* [Work instruction] Copy all the entries below exactly, but not the pictures.

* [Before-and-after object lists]
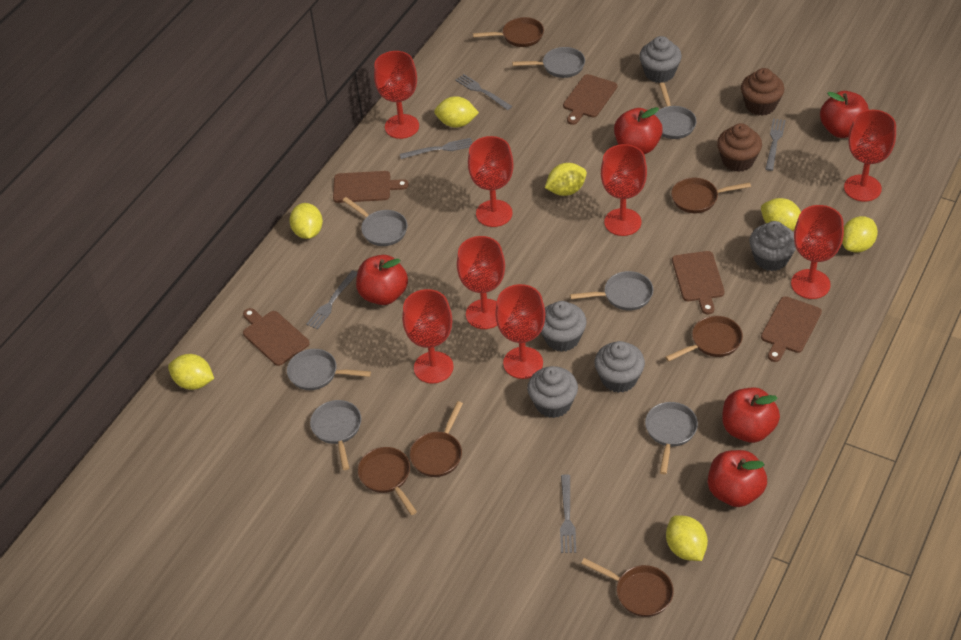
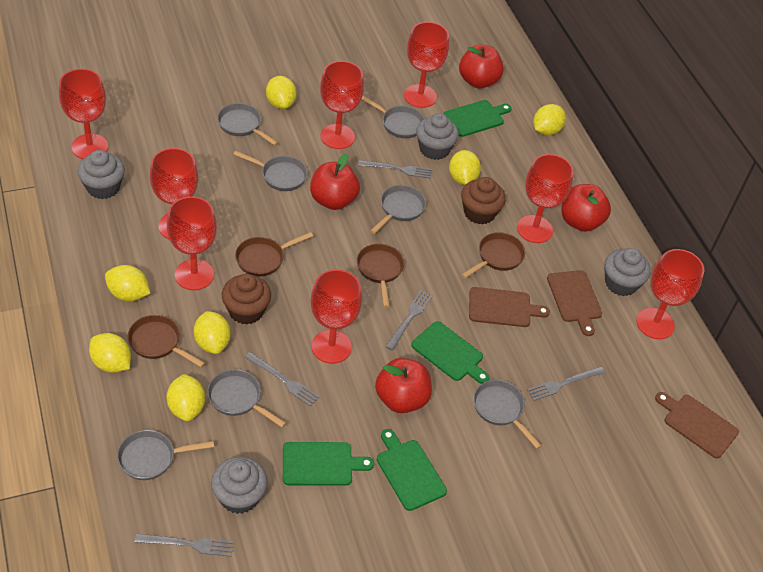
brown cutting board: 5 -> 3
brown pan: 6 -> 4
green cutting board: 0 -> 4
grey cupcake: 5 -> 4
red apple: 5 -> 4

* [Task answer]
brown cutting board: 5 -> 3
brown pan: 6 -> 4
green cutting board: 0 -> 4
grey cupcake: 5 -> 4
red apple: 5 -> 4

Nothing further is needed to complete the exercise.